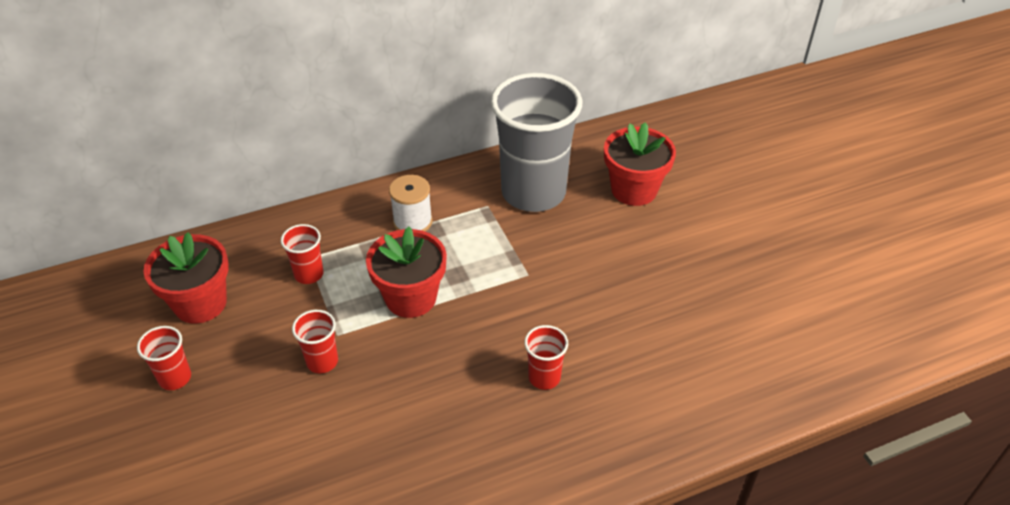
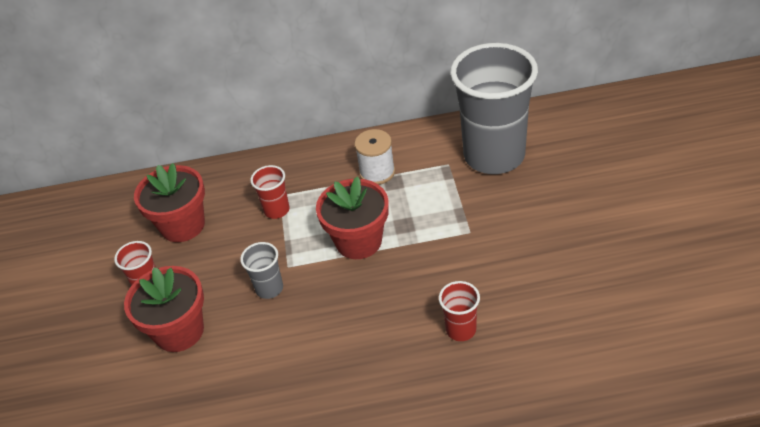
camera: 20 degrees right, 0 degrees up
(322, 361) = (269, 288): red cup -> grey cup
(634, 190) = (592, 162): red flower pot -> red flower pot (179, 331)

What is needed
Reproduce all of the material exactly, apart from the pictures.

Response box
camera: 20 degrees right, 0 degrees up
(322, 361) = (269, 288): red cup -> grey cup
(634, 190) = (592, 162): red flower pot -> red flower pot (179, 331)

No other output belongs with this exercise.